Closed polygon outlines:
★ ★ ★ ★ ★
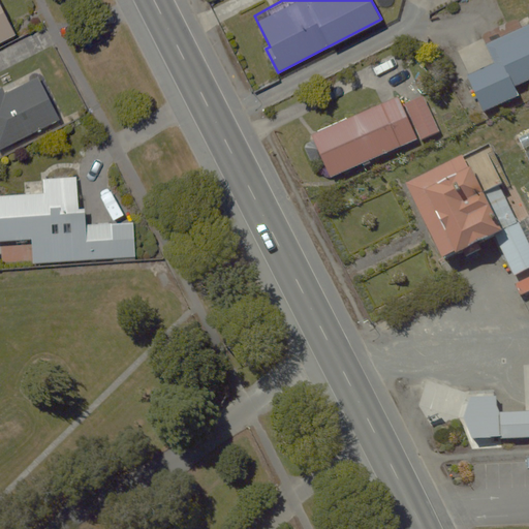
[(0,42),(17,35),(0,2),(0,42)]
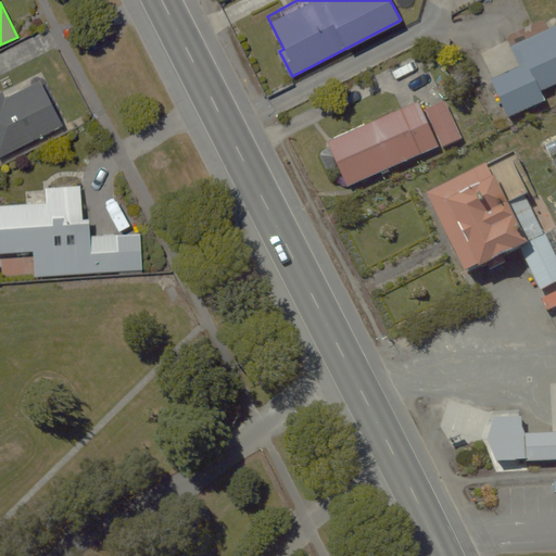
[(508,117),(548,100),(544,90),(555,85),(555,33),(513,51),(519,66),(492,78),(508,117)]
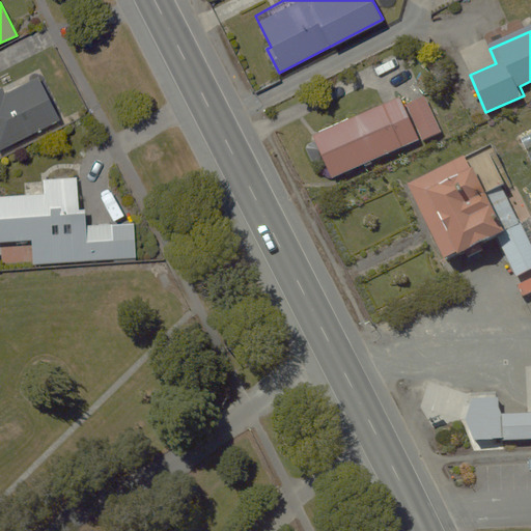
[(9,91),(5,84),(0,86),(0,150),(61,120),(39,76),(9,91)]
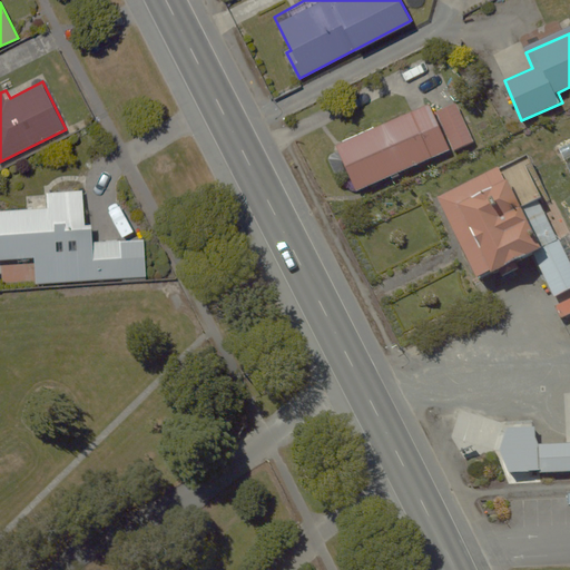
[(434,115),(429,105),(335,147),(357,197),(477,143),(459,104),(434,115)]
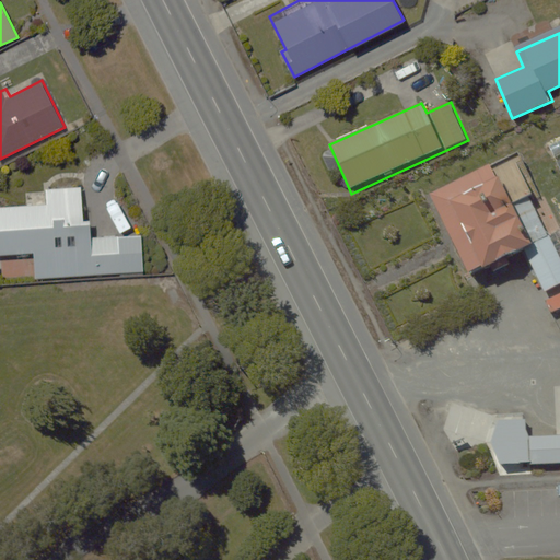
[(559,263),(528,205),(513,213),(488,167),(433,196),(476,275),(524,248),(549,295),(559,289),(559,263)]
★ ★ ★ ★ ★
• **HOW TO COMPLETE THIS TASK**: Exact copy, no pictures: please print the data above once more.

• **EXERCISE RESULT**:
[(0,42),(17,35),(0,2),(0,42)]
[(508,117),(548,100),(544,90),(555,85),(555,33),(513,51),(519,66),(492,78),(508,117)]
[(9,91),(5,84),(0,86),(0,150),(61,120),(39,76),(9,91)]
[(434,115),(429,105),(335,147),(357,197),(477,143),(459,104),(434,115)]
[(559,263),(528,205),(513,213),(488,167),(433,196),(476,275),(524,248),(549,295),(559,289),(559,263)]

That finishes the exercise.